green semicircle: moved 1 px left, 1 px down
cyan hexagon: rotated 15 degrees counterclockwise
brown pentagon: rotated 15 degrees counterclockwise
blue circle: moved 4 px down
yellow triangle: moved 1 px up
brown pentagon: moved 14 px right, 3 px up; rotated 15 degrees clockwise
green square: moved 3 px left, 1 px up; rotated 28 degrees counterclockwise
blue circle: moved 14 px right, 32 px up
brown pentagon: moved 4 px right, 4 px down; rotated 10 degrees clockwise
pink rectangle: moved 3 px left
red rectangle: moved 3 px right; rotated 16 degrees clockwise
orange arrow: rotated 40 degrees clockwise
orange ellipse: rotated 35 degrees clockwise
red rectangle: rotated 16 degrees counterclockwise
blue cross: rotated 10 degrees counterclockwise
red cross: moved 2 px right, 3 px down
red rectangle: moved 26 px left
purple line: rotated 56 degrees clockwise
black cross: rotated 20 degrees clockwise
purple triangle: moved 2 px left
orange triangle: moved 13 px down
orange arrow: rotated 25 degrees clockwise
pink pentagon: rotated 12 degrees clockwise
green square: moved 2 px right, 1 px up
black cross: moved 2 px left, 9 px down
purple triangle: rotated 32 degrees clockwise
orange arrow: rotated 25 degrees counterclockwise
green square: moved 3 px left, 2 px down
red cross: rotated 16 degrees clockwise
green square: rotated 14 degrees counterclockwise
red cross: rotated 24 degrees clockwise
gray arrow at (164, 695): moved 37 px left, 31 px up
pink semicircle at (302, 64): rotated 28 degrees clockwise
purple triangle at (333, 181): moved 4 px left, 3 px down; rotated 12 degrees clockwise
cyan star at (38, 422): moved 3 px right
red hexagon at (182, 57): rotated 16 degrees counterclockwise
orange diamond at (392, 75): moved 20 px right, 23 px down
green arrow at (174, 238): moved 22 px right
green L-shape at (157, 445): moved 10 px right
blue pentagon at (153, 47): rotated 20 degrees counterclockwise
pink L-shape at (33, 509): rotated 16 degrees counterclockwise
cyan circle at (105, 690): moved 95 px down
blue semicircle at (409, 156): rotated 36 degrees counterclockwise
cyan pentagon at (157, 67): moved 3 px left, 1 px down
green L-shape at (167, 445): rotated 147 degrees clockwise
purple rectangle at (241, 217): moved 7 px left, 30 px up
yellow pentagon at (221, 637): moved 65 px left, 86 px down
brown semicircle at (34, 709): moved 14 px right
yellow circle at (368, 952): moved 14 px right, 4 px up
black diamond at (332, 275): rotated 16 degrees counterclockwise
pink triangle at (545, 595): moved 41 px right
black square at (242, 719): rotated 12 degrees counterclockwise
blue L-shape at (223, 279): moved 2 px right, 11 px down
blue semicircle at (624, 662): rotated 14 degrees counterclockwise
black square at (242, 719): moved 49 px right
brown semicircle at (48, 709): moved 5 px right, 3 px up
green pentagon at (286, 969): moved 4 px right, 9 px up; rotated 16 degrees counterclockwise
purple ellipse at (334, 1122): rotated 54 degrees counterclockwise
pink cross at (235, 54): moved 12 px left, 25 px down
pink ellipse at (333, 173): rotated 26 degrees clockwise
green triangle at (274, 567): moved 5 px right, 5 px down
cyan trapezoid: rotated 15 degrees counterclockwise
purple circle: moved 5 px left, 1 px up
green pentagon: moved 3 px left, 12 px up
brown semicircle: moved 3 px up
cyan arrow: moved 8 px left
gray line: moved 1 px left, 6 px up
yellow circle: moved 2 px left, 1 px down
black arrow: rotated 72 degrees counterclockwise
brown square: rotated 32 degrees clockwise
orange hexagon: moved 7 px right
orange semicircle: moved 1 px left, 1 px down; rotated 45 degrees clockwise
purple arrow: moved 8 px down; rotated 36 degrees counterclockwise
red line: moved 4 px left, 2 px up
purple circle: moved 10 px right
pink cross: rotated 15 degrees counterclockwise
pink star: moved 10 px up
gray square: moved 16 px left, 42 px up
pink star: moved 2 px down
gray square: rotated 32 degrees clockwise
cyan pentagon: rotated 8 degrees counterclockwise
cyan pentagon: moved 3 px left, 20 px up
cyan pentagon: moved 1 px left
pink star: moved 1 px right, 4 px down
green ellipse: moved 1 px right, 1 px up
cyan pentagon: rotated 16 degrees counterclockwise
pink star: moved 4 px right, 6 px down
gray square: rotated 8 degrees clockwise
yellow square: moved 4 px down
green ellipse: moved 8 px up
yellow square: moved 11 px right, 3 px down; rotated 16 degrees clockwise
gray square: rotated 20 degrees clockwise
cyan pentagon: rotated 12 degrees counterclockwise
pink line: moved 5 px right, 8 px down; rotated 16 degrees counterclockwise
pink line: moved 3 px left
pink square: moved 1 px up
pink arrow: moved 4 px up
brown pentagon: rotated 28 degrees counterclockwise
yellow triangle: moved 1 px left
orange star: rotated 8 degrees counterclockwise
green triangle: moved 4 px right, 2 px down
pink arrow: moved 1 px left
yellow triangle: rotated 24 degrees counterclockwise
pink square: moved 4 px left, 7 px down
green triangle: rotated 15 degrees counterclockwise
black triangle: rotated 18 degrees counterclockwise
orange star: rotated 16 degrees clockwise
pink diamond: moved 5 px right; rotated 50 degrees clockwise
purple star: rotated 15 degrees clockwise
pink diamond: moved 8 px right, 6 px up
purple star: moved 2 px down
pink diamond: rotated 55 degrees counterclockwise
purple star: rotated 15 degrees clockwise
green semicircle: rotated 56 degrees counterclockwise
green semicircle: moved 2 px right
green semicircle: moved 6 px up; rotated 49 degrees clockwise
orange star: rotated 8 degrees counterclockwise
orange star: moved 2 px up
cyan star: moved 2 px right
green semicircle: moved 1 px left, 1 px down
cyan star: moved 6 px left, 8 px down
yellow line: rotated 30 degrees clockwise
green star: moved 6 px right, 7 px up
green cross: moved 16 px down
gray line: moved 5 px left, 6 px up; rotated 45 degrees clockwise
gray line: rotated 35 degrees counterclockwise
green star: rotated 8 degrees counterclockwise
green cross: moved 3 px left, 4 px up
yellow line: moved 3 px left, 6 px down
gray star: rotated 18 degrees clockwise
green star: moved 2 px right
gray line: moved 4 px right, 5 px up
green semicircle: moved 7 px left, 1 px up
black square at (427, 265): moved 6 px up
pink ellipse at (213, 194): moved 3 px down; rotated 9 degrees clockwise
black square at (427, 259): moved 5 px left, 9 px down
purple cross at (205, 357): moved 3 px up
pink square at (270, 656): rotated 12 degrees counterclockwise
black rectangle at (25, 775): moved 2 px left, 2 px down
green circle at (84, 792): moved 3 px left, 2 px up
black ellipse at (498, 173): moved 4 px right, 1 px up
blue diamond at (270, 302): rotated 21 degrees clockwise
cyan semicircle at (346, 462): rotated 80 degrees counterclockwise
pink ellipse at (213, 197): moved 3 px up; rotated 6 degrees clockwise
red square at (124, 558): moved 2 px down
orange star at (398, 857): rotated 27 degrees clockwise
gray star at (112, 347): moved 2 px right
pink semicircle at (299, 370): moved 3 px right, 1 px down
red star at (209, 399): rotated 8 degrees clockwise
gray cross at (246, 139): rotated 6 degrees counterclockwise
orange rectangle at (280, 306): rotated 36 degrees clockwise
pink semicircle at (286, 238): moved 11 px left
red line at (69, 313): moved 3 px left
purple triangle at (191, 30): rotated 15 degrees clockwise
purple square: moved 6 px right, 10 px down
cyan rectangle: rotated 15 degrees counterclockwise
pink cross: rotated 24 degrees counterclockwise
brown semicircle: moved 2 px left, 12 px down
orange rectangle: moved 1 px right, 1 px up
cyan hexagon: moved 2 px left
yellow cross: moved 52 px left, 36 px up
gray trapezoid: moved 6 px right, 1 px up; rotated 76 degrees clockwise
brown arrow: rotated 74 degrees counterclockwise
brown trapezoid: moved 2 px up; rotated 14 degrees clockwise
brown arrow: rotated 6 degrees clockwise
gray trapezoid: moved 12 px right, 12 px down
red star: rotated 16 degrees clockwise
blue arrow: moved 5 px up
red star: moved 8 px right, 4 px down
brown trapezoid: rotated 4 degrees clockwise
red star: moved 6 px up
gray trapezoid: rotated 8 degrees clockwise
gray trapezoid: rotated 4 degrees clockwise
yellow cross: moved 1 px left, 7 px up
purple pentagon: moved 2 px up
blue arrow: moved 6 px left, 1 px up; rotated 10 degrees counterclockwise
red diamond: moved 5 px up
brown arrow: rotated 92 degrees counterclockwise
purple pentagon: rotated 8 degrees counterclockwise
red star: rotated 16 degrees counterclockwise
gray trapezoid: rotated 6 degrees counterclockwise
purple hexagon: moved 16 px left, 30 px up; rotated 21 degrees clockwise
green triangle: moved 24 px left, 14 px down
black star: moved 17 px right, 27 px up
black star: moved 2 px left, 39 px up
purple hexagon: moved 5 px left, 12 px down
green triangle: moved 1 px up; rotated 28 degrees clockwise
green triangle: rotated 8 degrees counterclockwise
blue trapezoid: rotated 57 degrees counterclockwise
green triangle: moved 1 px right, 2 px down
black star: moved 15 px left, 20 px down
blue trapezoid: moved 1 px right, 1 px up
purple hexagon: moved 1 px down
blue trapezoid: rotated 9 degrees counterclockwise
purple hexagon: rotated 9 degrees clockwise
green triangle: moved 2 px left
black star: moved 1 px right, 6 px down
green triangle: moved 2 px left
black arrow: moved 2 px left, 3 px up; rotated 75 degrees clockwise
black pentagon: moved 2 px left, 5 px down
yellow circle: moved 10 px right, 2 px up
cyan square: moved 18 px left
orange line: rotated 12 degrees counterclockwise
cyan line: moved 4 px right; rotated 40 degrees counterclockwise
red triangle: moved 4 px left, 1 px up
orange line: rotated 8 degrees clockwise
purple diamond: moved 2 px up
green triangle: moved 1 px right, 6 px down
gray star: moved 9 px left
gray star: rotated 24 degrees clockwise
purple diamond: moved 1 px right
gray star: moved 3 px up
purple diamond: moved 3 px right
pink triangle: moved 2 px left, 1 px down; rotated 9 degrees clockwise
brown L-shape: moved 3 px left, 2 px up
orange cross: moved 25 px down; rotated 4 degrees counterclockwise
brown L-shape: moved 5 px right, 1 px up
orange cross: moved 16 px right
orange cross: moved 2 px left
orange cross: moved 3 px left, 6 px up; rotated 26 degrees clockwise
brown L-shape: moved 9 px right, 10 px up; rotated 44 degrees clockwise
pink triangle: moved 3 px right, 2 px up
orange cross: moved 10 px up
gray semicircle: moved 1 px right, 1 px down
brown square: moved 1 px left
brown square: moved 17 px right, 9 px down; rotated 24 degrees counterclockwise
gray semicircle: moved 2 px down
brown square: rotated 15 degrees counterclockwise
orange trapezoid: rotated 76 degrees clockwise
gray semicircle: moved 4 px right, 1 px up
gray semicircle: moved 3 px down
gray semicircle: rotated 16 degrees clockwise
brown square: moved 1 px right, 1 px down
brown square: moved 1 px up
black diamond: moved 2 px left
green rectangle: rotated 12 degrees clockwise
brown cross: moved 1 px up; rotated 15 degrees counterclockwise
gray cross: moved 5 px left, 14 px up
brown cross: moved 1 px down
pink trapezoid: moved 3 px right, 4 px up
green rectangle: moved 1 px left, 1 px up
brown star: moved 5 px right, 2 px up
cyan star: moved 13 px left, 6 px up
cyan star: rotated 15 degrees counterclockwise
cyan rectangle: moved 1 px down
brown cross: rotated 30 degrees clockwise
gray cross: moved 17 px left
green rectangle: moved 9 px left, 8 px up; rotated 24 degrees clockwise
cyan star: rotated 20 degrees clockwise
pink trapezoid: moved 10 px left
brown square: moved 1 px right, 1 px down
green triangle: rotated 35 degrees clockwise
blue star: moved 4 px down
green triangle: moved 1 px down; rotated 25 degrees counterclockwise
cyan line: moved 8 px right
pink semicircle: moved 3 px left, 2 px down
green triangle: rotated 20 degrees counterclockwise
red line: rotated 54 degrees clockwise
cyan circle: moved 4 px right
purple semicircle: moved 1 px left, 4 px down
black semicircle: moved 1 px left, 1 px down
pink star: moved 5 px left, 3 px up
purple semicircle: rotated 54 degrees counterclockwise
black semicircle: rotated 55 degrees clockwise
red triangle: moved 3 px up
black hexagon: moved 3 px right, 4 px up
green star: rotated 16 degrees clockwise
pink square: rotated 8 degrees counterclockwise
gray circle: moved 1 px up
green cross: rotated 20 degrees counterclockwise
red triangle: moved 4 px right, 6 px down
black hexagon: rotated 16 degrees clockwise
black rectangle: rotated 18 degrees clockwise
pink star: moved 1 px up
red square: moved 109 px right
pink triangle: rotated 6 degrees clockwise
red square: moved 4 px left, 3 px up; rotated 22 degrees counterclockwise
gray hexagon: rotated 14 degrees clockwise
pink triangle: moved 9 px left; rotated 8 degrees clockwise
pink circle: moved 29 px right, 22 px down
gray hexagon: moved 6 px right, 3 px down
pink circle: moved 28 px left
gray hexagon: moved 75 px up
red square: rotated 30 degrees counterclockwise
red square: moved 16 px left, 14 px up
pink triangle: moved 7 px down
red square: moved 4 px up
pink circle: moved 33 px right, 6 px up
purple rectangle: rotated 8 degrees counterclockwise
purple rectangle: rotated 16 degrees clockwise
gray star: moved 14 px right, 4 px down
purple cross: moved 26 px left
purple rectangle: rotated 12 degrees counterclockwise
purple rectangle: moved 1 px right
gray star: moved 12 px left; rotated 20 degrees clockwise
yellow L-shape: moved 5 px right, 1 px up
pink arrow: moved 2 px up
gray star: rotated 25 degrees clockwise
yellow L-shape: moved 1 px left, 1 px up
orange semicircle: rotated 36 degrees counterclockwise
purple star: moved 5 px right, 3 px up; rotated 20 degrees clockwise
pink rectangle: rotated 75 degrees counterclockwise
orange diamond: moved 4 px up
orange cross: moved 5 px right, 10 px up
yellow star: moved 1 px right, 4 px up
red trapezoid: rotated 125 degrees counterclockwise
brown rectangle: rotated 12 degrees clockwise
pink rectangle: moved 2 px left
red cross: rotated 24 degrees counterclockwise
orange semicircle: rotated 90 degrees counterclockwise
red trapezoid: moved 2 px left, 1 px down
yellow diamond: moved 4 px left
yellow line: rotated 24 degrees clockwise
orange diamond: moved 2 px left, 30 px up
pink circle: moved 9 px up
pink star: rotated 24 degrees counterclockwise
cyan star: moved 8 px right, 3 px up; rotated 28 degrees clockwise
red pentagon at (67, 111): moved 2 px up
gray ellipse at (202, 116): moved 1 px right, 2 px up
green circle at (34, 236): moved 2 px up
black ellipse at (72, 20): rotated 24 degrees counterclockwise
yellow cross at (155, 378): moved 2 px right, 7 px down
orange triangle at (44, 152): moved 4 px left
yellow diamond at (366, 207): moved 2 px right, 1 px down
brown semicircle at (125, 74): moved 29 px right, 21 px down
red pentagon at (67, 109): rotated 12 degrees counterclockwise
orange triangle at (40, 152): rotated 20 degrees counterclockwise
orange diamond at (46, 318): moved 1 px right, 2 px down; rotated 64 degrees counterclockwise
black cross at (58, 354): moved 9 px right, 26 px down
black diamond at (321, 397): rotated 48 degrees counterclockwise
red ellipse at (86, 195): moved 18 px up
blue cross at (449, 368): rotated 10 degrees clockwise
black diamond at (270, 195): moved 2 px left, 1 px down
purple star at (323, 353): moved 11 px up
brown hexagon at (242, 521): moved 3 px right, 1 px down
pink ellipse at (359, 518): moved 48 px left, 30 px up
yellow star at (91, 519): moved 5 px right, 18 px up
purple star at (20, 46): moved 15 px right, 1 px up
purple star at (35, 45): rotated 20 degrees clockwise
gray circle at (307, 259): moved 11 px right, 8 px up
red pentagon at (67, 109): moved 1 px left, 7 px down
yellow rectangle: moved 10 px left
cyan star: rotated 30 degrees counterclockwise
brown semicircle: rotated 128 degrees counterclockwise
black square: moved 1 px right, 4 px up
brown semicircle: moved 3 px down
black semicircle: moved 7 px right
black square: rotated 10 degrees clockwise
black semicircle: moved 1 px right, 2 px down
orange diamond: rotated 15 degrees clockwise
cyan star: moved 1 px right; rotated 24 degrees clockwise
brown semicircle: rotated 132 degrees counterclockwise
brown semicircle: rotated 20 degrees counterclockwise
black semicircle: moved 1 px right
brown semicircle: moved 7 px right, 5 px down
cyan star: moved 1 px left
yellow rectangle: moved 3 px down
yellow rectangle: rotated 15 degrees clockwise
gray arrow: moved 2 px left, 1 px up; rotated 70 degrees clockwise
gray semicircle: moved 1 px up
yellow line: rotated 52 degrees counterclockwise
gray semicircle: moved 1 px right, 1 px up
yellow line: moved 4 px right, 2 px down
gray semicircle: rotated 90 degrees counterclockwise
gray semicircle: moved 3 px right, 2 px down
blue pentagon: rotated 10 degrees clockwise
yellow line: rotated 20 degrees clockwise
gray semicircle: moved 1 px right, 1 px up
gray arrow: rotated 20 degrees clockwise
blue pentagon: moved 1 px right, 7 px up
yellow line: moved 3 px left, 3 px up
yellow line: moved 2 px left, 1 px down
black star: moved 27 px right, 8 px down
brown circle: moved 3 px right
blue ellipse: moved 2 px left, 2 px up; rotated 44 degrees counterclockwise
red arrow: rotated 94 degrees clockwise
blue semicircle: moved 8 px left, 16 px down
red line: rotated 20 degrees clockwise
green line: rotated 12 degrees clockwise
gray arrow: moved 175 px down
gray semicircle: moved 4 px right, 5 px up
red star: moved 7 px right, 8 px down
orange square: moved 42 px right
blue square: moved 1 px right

Given instruction → Return, without any change, everything from the first line of the items above down to the line that contains "blue pentagon at", including both of those lines.

Response to the exercise →
green semicircle: moved 1 px left, 1 px down
cyan hexagon: rotated 15 degrees counterclockwise
brown pentagon: rotated 15 degrees counterclockwise
blue circle: moved 4 px down
yellow triangle: moved 1 px up
brown pentagon: moved 14 px right, 3 px up; rotated 15 degrees clockwise
green square: moved 3 px left, 1 px up; rotated 28 degrees counterclockwise
blue circle: moved 14 px right, 32 px up
brown pentagon: moved 4 px right, 4 px down; rotated 10 degrees clockwise
pink rectangle: moved 3 px left
red rectangle: moved 3 px right; rotated 16 degrees clockwise
orange arrow: rotated 40 degrees clockwise
orange ellipse: rotated 35 degrees clockwise
red rectangle: rotated 16 degrees counterclockwise
blue cross: rotated 10 degrees counterclockwise
red cross: moved 2 px right, 3 px down
red rectangle: moved 26 px left
purple line: rotated 56 degrees clockwise
black cross: rotated 20 degrees clockwise
purple triangle: moved 2 px left
orange triangle: moved 13 px down
orange arrow: rotated 25 degrees clockwise
pink pentagon: rotated 12 degrees clockwise
green square: moved 2 px right, 1 px up
black cross: moved 2 px left, 9 px down
purple triangle: rotated 32 degrees clockwise
orange arrow: rotated 25 degrees counterclockwise
green square: moved 3 px left, 2 px down
red cross: rotated 16 degrees clockwise
green square: rotated 14 degrees counterclockwise
red cross: rotated 24 degrees clockwise
gray arrow at (164, 695): moved 37 px left, 31 px up
pink semicircle at (302, 64): rotated 28 degrees clockwise
purple triangle at (333, 181): moved 4 px left, 3 px down; rotated 12 degrees clockwise
cyan star at (38, 422): moved 3 px right
red hexagon at (182, 57): rotated 16 degrees counterclockwise
orange diamond at (392, 75): moved 20 px right, 23 px down
green arrow at (174, 238): moved 22 px right
green L-shape at (157, 445): moved 10 px right
blue pentagon at (153, 47): rotated 20 degrees counterclockwise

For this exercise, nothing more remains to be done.